Work item:
What is needed is an exact copy of the whole listing below, with no pictures.

Exercise data:
|---|

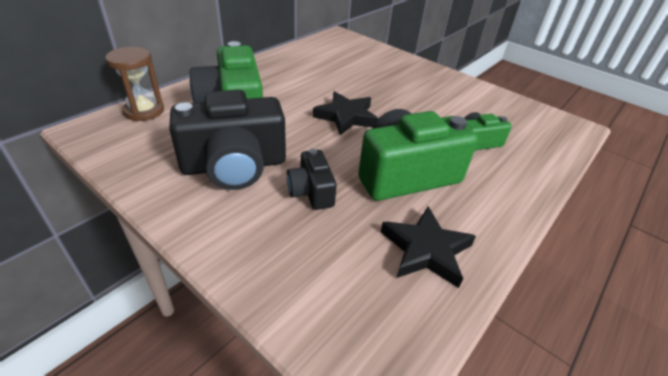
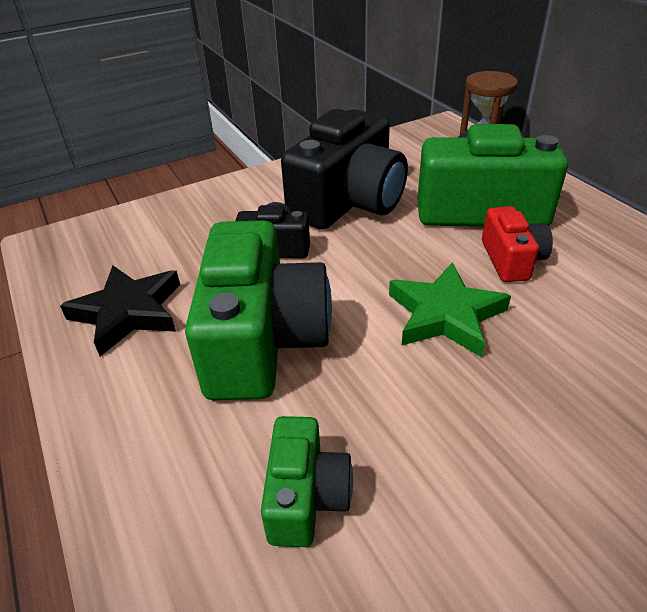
camera: 115 degrees right, 0 degrees up
(234, 165) = (348, 202): black camera -> black camera turned 150 degrees counterclockwise
(288, 99) = (511, 260): none -> red camera
(346, 117) = (445, 315): black star -> green star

|---|

Solved exercise:
camera: 115 degrees right, 0 degrees up
(234, 165) = (348, 202): black camera -> black camera turned 150 degrees counterclockwise
(288, 99) = (511, 260): none -> red camera
(346, 117) = (445, 315): black star -> green star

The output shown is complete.